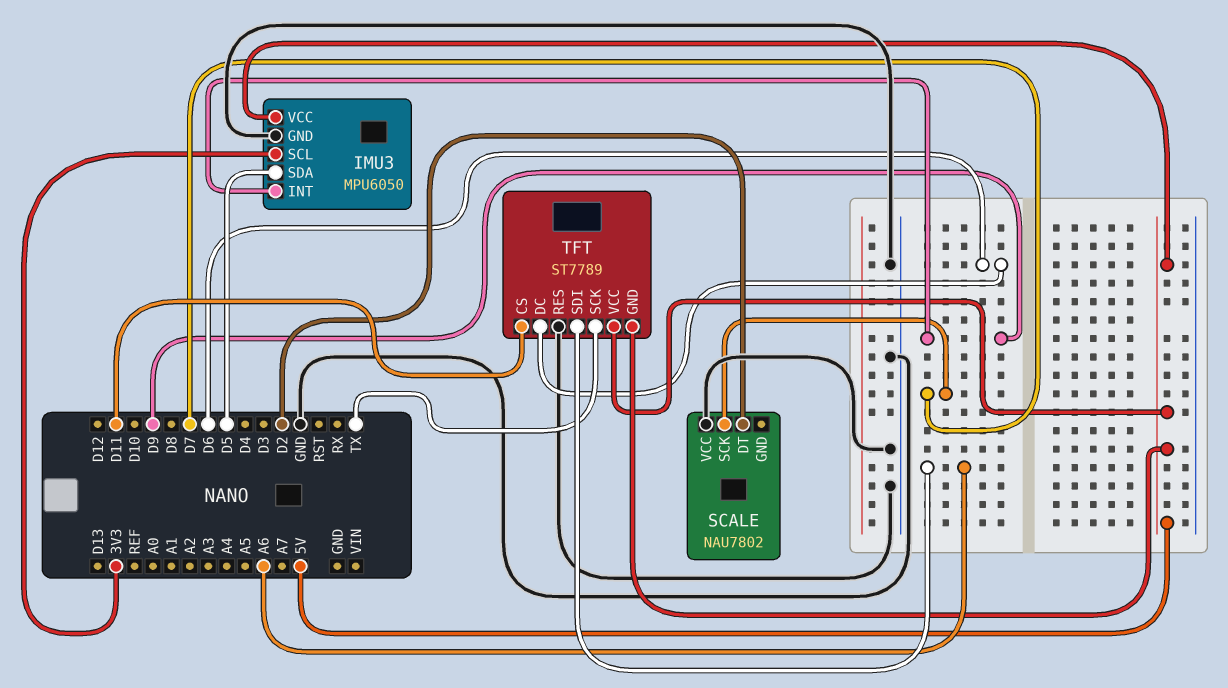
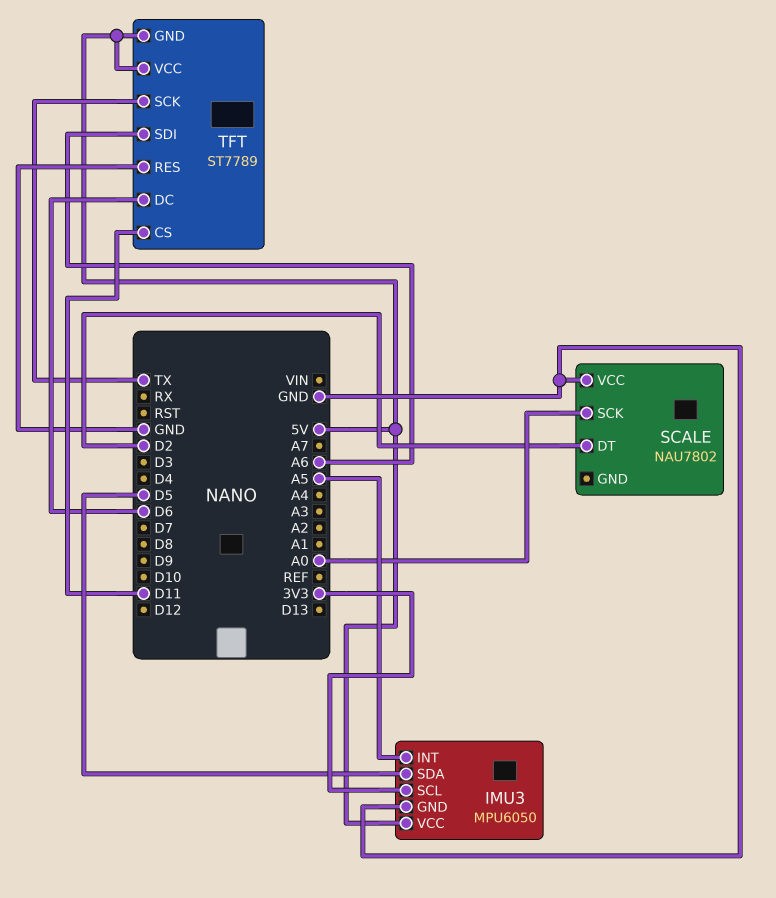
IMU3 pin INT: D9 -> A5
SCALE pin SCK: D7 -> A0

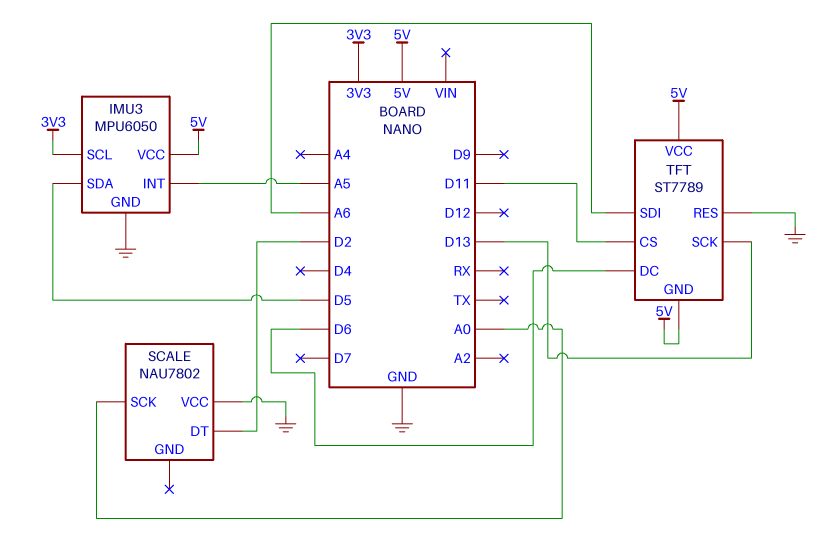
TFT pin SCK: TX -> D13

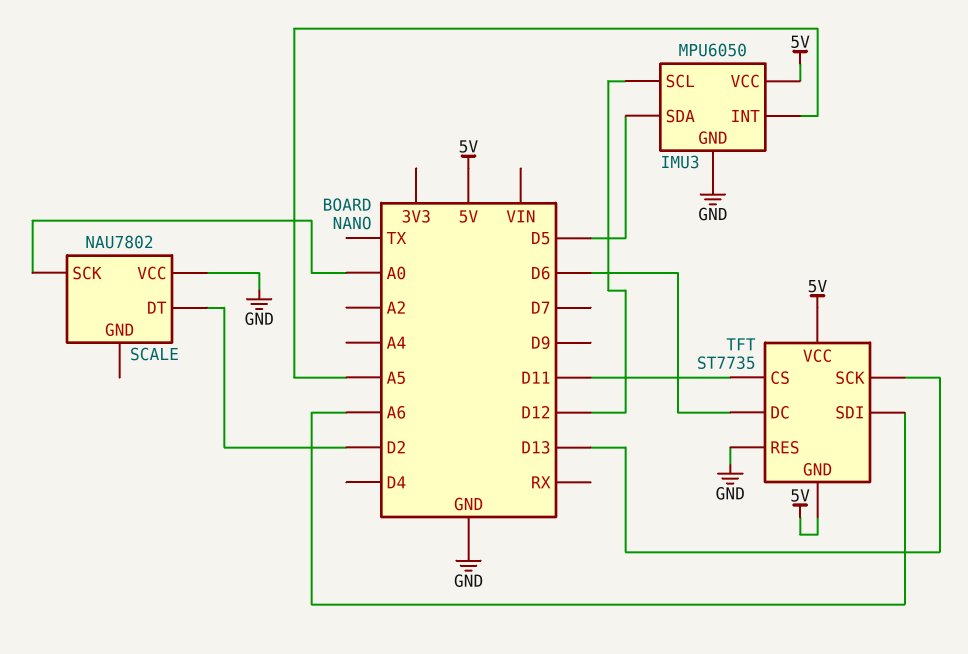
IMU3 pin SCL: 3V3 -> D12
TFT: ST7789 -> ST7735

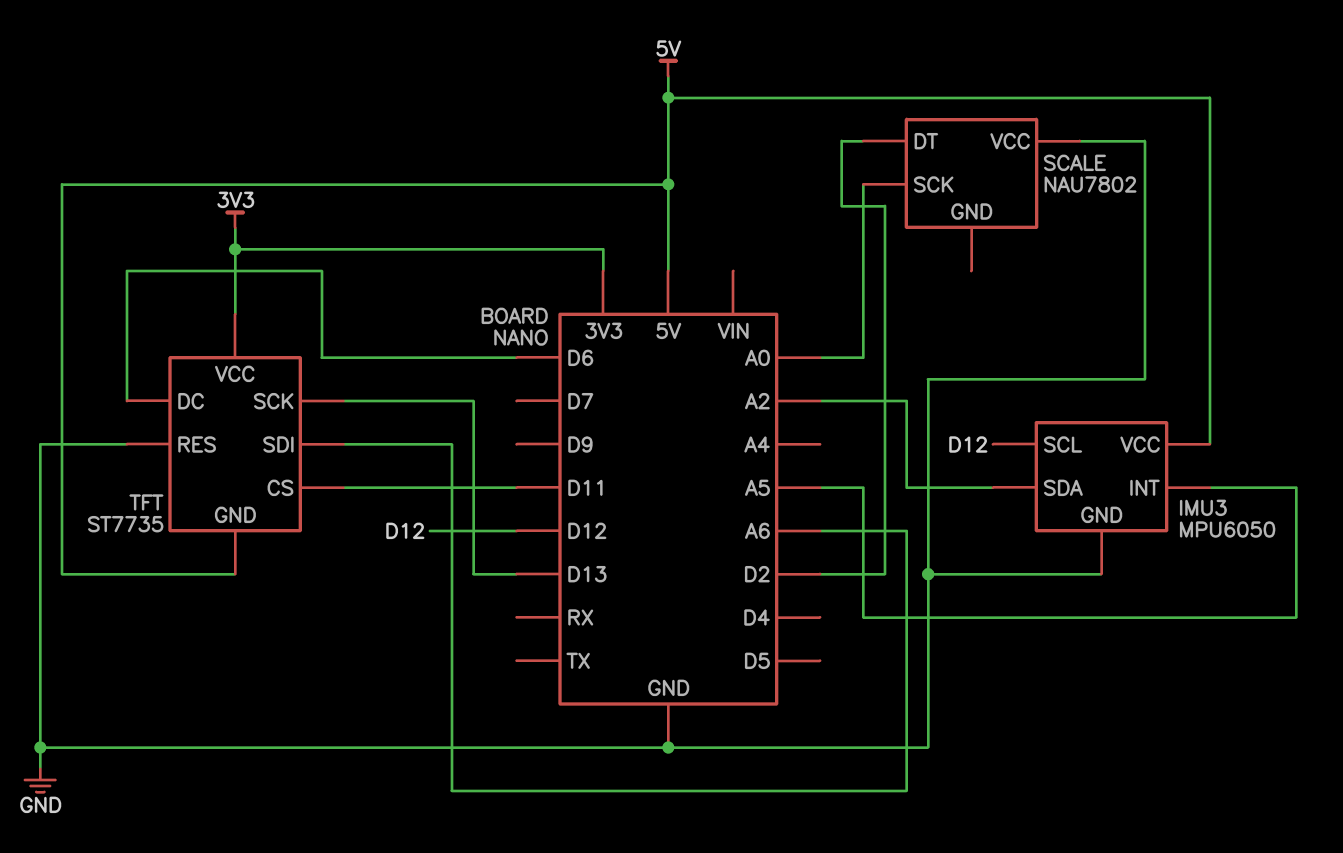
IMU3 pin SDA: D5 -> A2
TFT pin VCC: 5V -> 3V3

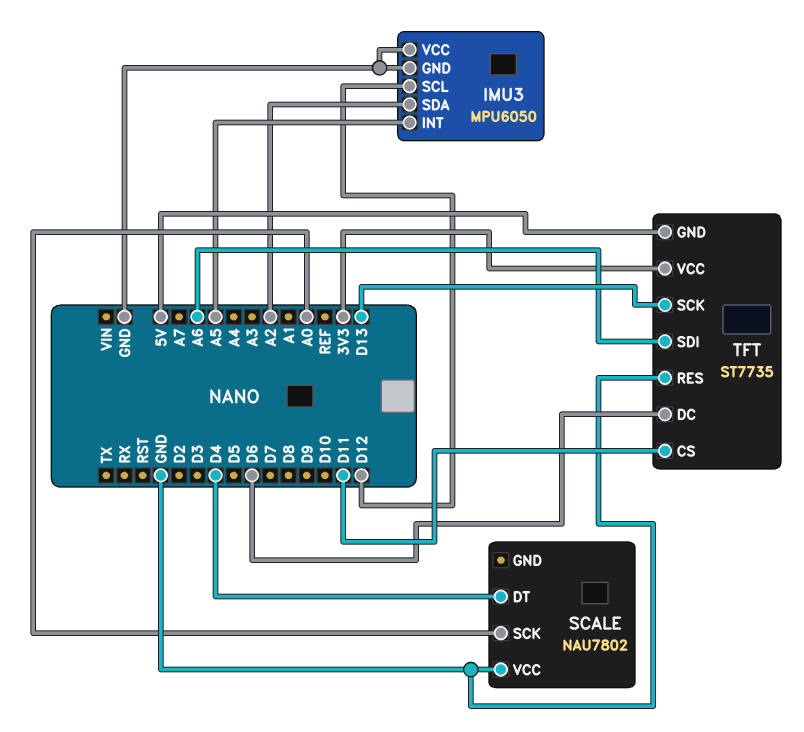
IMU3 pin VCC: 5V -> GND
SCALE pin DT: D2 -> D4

---

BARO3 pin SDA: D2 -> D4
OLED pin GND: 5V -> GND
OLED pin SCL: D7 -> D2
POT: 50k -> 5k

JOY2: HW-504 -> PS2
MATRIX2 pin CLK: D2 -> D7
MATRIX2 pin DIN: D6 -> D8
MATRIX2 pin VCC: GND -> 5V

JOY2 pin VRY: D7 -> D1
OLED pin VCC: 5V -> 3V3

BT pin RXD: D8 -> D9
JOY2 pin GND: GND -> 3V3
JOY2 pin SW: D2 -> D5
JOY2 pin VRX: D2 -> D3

• _The task_
From the records above, transcribe exactly the run of lines that opens with the line holding "JOY2 pin VRY: D7 -> D1" and closes with the line holding "JOY2 pin VRX: D2 -> D3", both included.

• _Problem solution_
JOY2 pin VRY: D7 -> D1
OLED pin VCC: 5V -> 3V3

BT pin RXD: D8 -> D9
JOY2 pin GND: GND -> 3V3
JOY2 pin SW: D2 -> D5
JOY2 pin VRX: D2 -> D3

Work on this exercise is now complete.